Colored shape tracking data:
* * *

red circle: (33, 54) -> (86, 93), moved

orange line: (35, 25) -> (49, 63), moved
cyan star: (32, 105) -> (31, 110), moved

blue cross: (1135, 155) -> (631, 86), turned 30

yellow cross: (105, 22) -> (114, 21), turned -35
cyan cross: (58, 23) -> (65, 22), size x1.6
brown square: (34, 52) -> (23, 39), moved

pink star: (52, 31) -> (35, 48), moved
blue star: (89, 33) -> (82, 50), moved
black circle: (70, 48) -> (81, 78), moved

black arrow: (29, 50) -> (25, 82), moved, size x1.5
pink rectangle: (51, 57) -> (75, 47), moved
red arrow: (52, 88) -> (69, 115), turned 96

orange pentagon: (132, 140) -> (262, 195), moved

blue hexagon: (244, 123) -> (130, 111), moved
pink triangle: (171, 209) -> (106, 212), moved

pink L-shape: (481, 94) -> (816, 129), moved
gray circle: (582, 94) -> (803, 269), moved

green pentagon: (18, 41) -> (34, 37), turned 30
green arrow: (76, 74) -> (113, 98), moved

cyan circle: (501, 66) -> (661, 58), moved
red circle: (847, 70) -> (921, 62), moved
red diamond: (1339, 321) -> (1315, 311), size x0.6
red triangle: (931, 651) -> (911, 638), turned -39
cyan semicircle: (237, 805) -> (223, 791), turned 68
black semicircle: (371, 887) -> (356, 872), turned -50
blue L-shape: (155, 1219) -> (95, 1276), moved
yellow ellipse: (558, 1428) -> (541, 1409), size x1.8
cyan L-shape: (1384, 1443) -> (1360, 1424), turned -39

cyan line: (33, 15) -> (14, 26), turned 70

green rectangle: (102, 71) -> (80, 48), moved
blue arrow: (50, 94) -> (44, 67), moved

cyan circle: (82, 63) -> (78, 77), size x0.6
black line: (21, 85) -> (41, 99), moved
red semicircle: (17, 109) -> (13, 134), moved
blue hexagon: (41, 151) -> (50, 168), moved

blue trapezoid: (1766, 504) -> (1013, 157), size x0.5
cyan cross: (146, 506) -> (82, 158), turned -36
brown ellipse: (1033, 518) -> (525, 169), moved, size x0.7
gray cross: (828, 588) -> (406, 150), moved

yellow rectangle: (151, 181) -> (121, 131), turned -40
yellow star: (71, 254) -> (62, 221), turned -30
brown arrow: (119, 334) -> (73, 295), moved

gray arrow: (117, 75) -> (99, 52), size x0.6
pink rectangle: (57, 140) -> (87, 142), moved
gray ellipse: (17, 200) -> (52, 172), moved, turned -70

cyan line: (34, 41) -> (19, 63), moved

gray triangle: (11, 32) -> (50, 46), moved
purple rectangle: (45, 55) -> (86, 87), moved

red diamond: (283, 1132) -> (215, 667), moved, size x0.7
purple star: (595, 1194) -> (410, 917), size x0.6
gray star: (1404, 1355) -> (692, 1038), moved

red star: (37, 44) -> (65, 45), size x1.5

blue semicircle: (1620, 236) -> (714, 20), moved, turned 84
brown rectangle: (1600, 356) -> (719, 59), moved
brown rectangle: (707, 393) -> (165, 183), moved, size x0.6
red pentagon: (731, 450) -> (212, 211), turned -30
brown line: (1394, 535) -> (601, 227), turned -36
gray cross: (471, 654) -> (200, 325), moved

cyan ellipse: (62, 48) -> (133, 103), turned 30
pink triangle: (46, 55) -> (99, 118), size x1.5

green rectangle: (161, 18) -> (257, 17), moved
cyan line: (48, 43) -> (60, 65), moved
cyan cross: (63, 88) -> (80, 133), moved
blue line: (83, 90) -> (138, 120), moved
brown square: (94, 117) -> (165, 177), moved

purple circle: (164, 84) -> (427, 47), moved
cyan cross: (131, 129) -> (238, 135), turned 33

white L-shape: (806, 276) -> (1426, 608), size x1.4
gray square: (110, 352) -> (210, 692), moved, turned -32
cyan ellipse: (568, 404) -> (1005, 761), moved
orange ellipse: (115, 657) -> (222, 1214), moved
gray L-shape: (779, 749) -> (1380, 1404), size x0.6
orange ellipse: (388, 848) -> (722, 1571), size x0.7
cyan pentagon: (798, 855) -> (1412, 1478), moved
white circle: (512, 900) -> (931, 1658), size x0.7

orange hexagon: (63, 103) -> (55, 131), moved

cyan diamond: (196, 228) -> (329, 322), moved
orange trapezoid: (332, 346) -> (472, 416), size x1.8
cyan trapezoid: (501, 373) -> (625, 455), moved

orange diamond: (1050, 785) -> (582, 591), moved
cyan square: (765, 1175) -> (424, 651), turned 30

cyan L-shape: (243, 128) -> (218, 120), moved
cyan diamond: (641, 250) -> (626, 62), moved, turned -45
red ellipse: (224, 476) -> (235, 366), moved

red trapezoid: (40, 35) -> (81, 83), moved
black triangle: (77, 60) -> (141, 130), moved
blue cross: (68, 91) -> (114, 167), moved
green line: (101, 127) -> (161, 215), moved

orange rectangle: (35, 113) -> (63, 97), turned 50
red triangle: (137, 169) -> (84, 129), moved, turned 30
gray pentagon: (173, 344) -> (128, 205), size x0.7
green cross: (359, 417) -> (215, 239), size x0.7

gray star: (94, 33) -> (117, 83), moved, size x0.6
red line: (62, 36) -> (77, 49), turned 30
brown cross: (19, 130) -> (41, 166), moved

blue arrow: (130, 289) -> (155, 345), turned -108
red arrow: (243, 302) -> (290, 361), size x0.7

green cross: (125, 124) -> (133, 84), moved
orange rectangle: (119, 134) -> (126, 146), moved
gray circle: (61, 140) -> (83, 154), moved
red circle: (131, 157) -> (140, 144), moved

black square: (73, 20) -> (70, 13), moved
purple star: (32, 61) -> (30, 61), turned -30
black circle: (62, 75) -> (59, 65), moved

* * *

#### PROBLEM TO SOLVE:
Nothing but an exact reproduction of the entries is wanted.

#### OUTPUT OF THE TASK:
red circle: (33, 54) -> (86, 93), moved

orange line: (35, 25) -> (49, 63), moved
cyan star: (32, 105) -> (31, 110), moved

blue cross: (1135, 155) -> (631, 86), turned 30

yellow cross: (105, 22) -> (114, 21), turned -35
cyan cross: (58, 23) -> (65, 22), size x1.6
brown square: (34, 52) -> (23, 39), moved

pink star: (52, 31) -> (35, 48), moved
blue star: (89, 33) -> (82, 50), moved
black circle: (70, 48) -> (81, 78), moved

black arrow: (29, 50) -> (25, 82), moved, size x1.5
pink rectangle: (51, 57) -> (75, 47), moved
red arrow: (52, 88) -> (69, 115), turned 96

orange pentagon: (132, 140) -> (262, 195), moved

blue hexagon: (244, 123) -> (130, 111), moved
pink triangle: (171, 209) -> (106, 212), moved

pink L-shape: (481, 94) -> (816, 129), moved
gray circle: (582, 94) -> (803, 269), moved

green pentagon: (18, 41) -> (34, 37), turned 30
green arrow: (76, 74) -> (113, 98), moved

cyan circle: (501, 66) -> (661, 58), moved
red circle: (847, 70) -> (921, 62), moved
red diamond: (1339, 321) -> (1315, 311), size x0.6
red triangle: (931, 651) -> (911, 638), turned -39
cyan semicircle: (237, 805) -> (223, 791), turned 68
black semicircle: (371, 887) -> (356, 872), turned -50
blue L-shape: (155, 1219) -> (95, 1276), moved
yellow ellipse: (558, 1428) -> (541, 1409), size x1.8
cyan L-shape: (1384, 1443) -> (1360, 1424), turned -39

cyan line: (33, 15) -> (14, 26), turned 70

green rectangle: (102, 71) -> (80, 48), moved
blue arrow: (50, 94) -> (44, 67), moved

cyan circle: (82, 63) -> (78, 77), size x0.6
black line: (21, 85) -> (41, 99), moved
red semicircle: (17, 109) -> (13, 134), moved
blue hexagon: (41, 151) -> (50, 168), moved

blue trapezoid: (1766, 504) -> (1013, 157), size x0.5
cyan cross: (146, 506) -> (82, 158), turned -36
brown ellipse: (1033, 518) -> (525, 169), moved, size x0.7
gray cross: (828, 588) -> (406, 150), moved

yellow rectangle: (151, 181) -> (121, 131), turned -40
yellow star: (71, 254) -> (62, 221), turned -30
brown arrow: (119, 334) -> (73, 295), moved

gray arrow: (117, 75) -> (99, 52), size x0.6
pink rectangle: (57, 140) -> (87, 142), moved
gray ellipse: (17, 200) -> (52, 172), moved, turned -70

cyan line: (34, 41) -> (19, 63), moved

gray triangle: (11, 32) -> (50, 46), moved
purple rectangle: (45, 55) -> (86, 87), moved

red diamond: (283, 1132) -> (215, 667), moved, size x0.7
purple star: (595, 1194) -> (410, 917), size x0.6
gray star: (1404, 1355) -> (692, 1038), moved

red star: (37, 44) -> (65, 45), size x1.5

blue semicircle: (1620, 236) -> (714, 20), moved, turned 84
brown rectangle: (1600, 356) -> (719, 59), moved
brown rectangle: (707, 393) -> (165, 183), moved, size x0.6
red pentagon: (731, 450) -> (212, 211), turned -30
brown line: (1394, 535) -> (601, 227), turned -36
gray cross: (471, 654) -> (200, 325), moved

cyan ellipse: (62, 48) -> (133, 103), turned 30
pink triangle: (46, 55) -> (99, 118), size x1.5

green rectangle: (161, 18) -> (257, 17), moved
cyan line: (48, 43) -> (60, 65), moved
cyan cross: (63, 88) -> (80, 133), moved
blue line: (83, 90) -> (138, 120), moved
brown square: (94, 117) -> (165, 177), moved

purple circle: (164, 84) -> (427, 47), moved
cyan cross: (131, 129) -> (238, 135), turned 33

white L-shape: (806, 276) -> (1426, 608), size x1.4
gray square: (110, 352) -> (210, 692), moved, turned -32
cyan ellipse: (568, 404) -> (1005, 761), moved
orange ellipse: (115, 657) -> (222, 1214), moved
gray L-shape: (779, 749) -> (1380, 1404), size x0.6
orange ellipse: (388, 848) -> (722, 1571), size x0.7
cyan pentagon: (798, 855) -> (1412, 1478), moved
white circle: (512, 900) -> (931, 1658), size x0.7

orange hexagon: (63, 103) -> (55, 131), moved

cyan diamond: (196, 228) -> (329, 322), moved
orange trapezoid: (332, 346) -> (472, 416), size x1.8
cyan trapezoid: (501, 373) -> (625, 455), moved

orange diamond: (1050, 785) -> (582, 591), moved
cyan square: (765, 1175) -> (424, 651), turned 30

cyan L-shape: (243, 128) -> (218, 120), moved
cyan diamond: (641, 250) -> (626, 62), moved, turned -45
red ellipse: (224, 476) -> (235, 366), moved

red trapezoid: (40, 35) -> (81, 83), moved
black triangle: (77, 60) -> (141, 130), moved
blue cross: (68, 91) -> (114, 167), moved
green line: (101, 127) -> (161, 215), moved

orange rectangle: (35, 113) -> (63, 97), turned 50
red triangle: (137, 169) -> (84, 129), moved, turned 30
gray pentagon: (173, 344) -> (128, 205), size x0.7
green cross: (359, 417) -> (215, 239), size x0.7

gray star: (94, 33) -> (117, 83), moved, size x0.6
red line: (62, 36) -> (77, 49), turned 30
brown cross: (19, 130) -> (41, 166), moved

blue arrow: (130, 289) -> (155, 345), turned -108
red arrow: (243, 302) -> (290, 361), size x0.7

green cross: (125, 124) -> (133, 84), moved
orange rectangle: (119, 134) -> (126, 146), moved
gray circle: (61, 140) -> (83, 154), moved
red circle: (131, 157) -> (140, 144), moved

black square: (73, 20) -> (70, 13), moved
purple star: (32, 61) -> (30, 61), turned -30
black circle: (62, 75) -> (59, 65), moved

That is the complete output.